Coordinate-based object records:
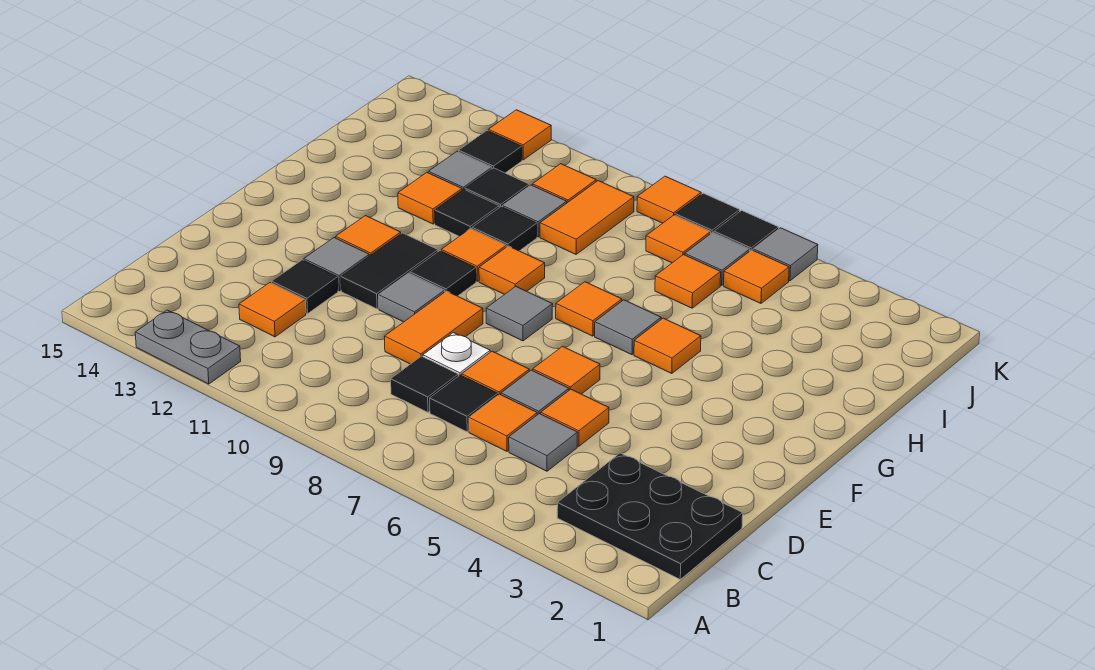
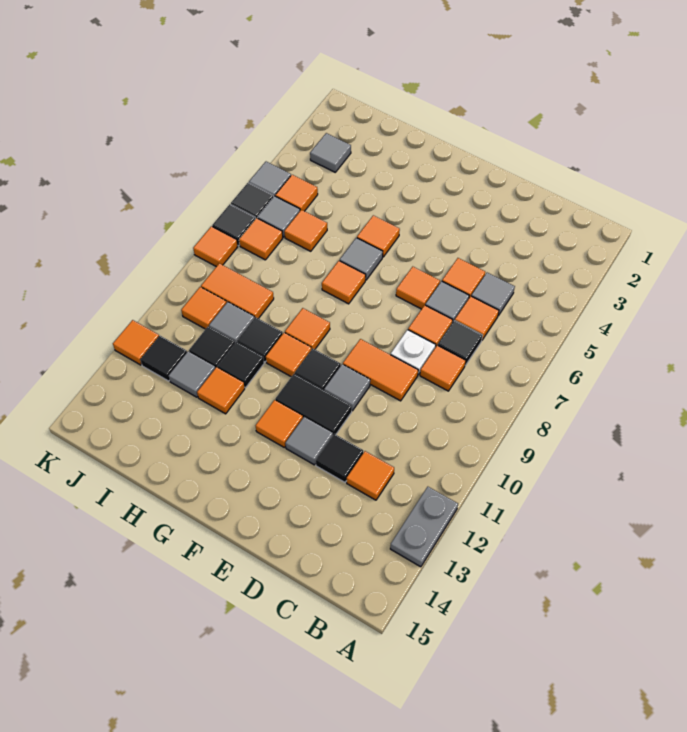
black plate B1:C3 level 1 -> none
black tile C8 level 1 -> orange tile C8 level 1
grey tile F8 level 1 -> grey tile J3 level 1

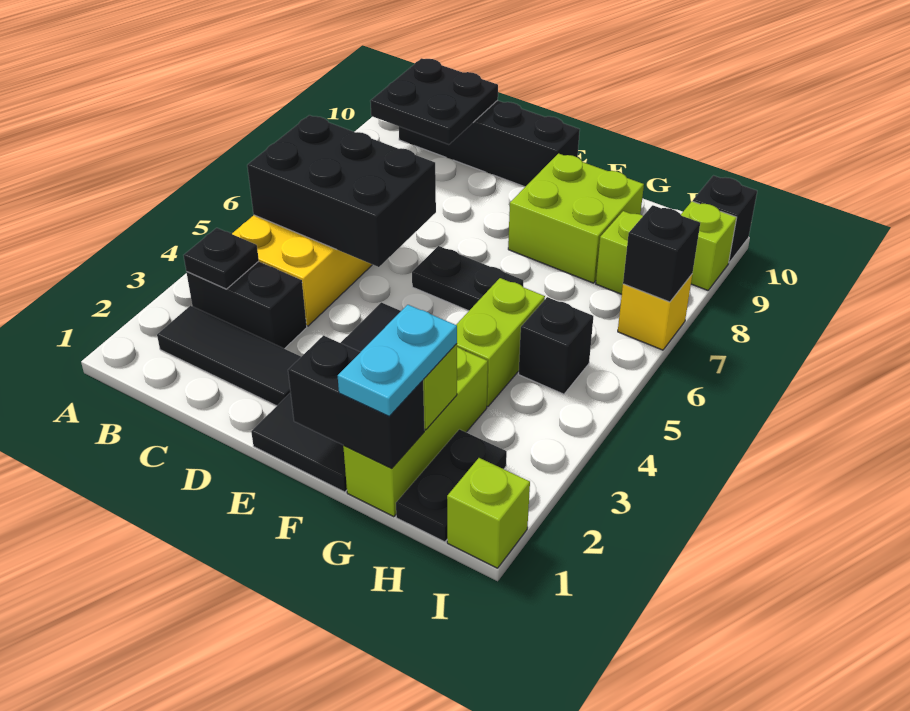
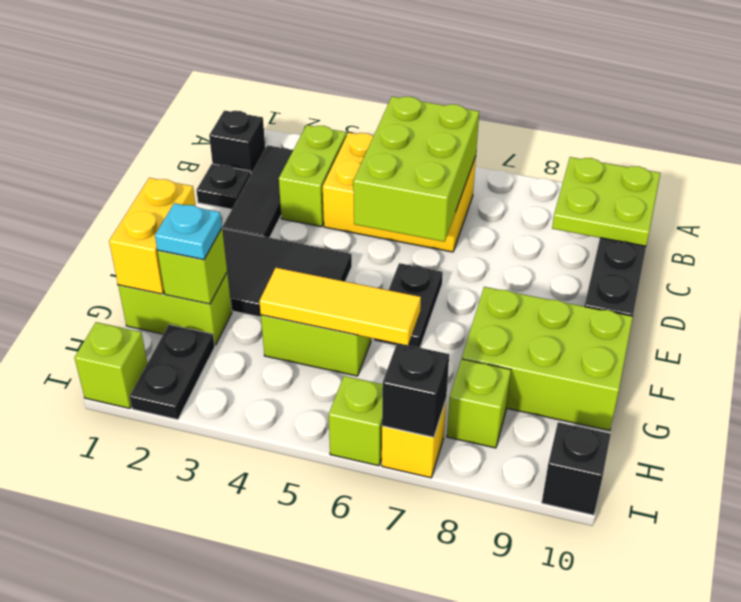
black brick B3:C3 level 1 -> lime brick B3:C3 level 1
black plate B3 level 2 -> black plate C1 level 1
black brick B5:D6 level 2 -> lime brick B5:D6 level 2
black plate B9:C10 level 2 -> lime plate B9:C10 level 2
black brick F1:G1 level 2 -> yellow brick F1:G1 level 2
lime brick F8:G9 level 1 -> lime brick F8:G10 level 1
lime brick G1:G3 level 1 -> lime brick G1:G2 level 1
cyan plate G1:G2 level 3 -> cyan plate G2 level 3
none -> yellow tile G4:G6 level 2
black plate H1:H2 level 1 -> black plate H2:I2 level 1
black brick H5 level 1 -> black brick B1 level 1
lime brick I9 level 1 -> lime brick I6 level 1

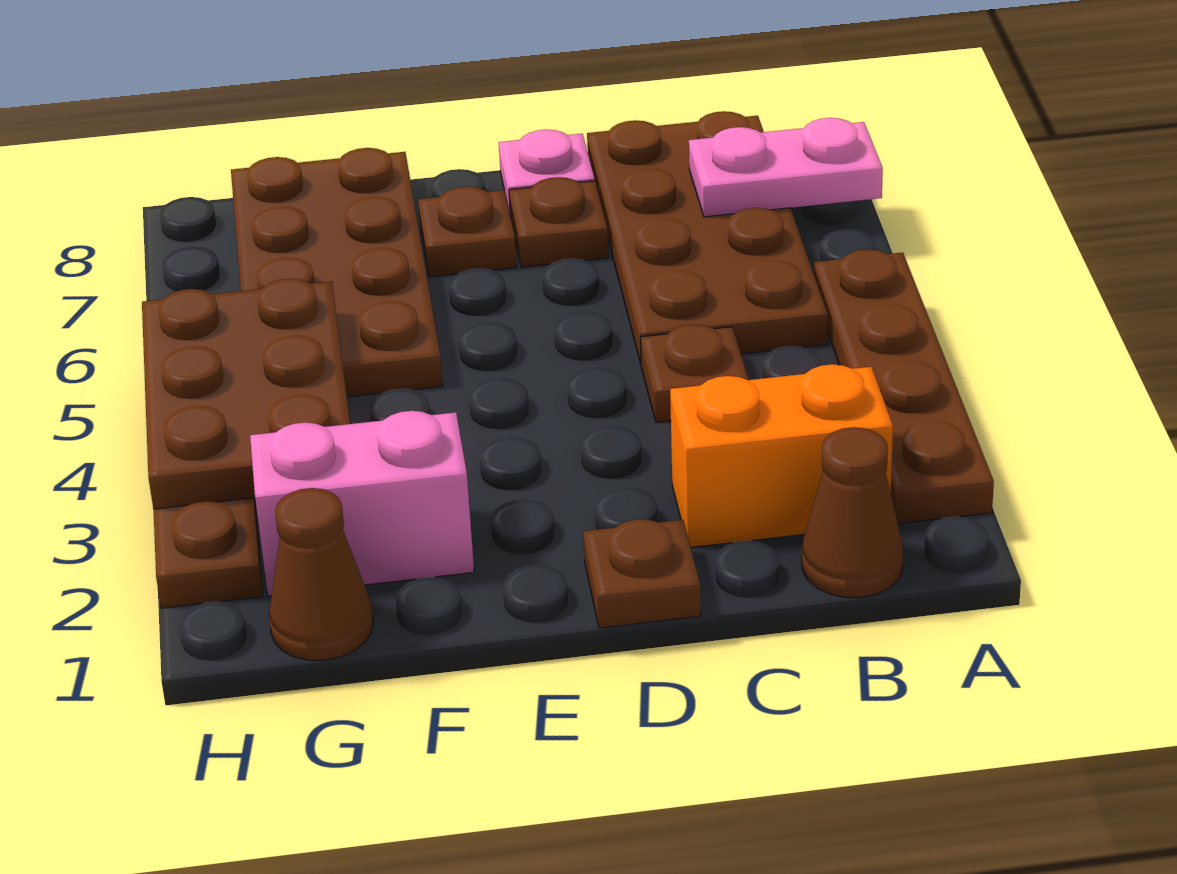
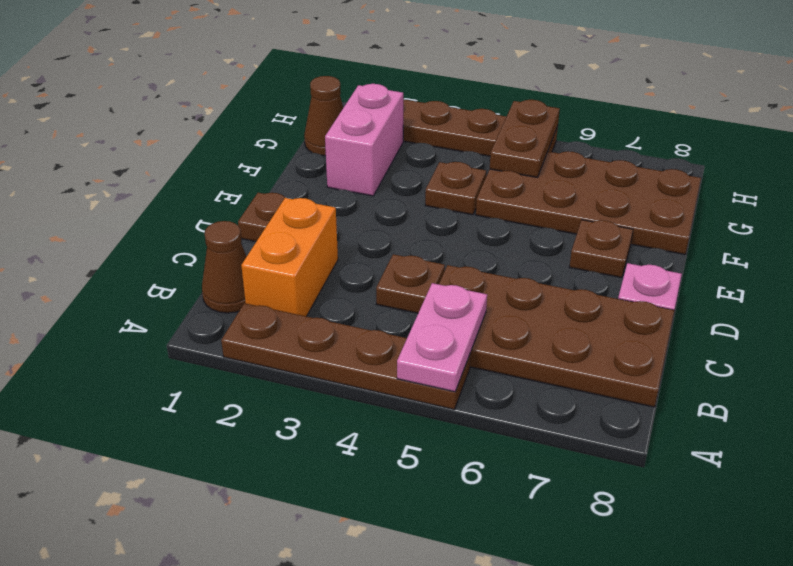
pink plate A7:B7 level 2 -> pink plate A5:B5 level 2
brown plate D7 level 1 -> brown plate F4 level 1
brown plate G3:H5 level 2 -> brown plate G5:H5 level 2

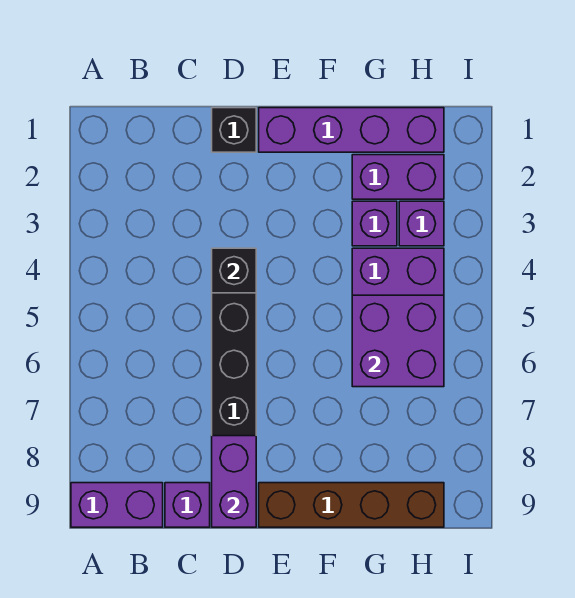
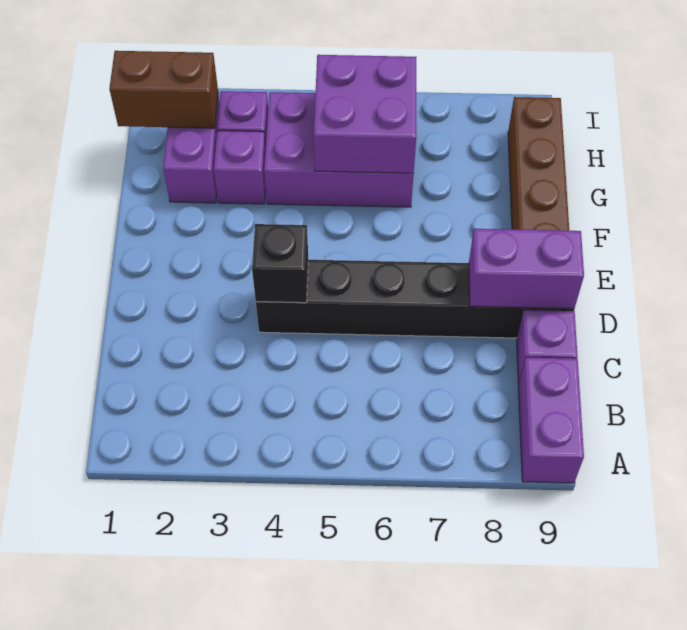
black brick D1 level 1 -> none
purple brick E1:H1 level 1 -> none
none -> brown brick H1:H2 level 2

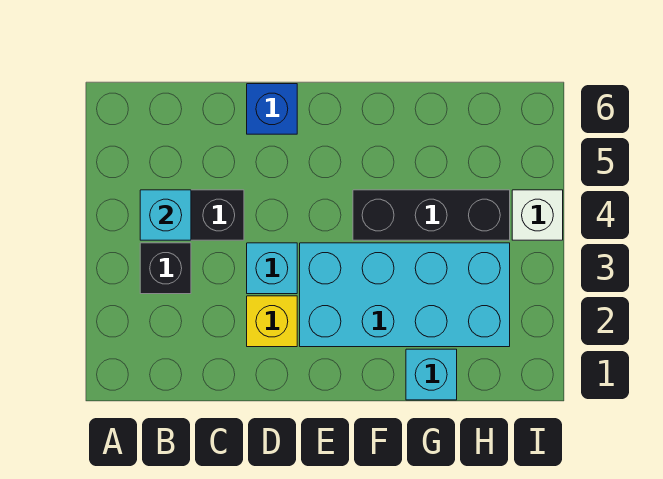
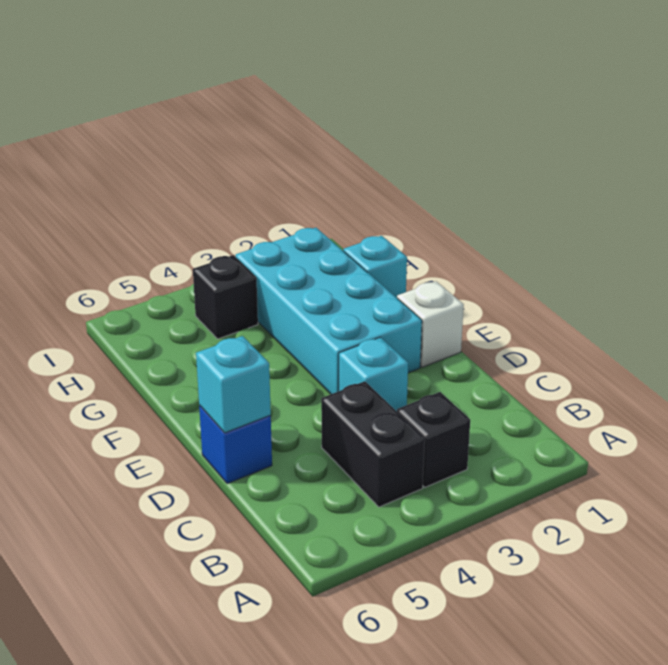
cyan brick B4 level 2 -> cyan brick D6 level 2
yellow brick D2 level 1 -> none
black brick F4:H4 level 1 -> black brick H4 level 1
white brick I4 level 1 -> white brick E1 level 1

#### [What you will do]
Retype the entries above exactly, but only from the line containing "black brick B5:D6" through the line containing "none -> yellow tile G4:G6 level 2", both included.

#### [Answer space]
black brick B5:D6 level 2 -> lime brick B5:D6 level 2
black plate B9:C10 level 2 -> lime plate B9:C10 level 2
black brick F1:G1 level 2 -> yellow brick F1:G1 level 2
lime brick F8:G9 level 1 -> lime brick F8:G10 level 1
lime brick G1:G3 level 1 -> lime brick G1:G2 level 1
cyan plate G1:G2 level 3 -> cyan plate G2 level 3
none -> yellow tile G4:G6 level 2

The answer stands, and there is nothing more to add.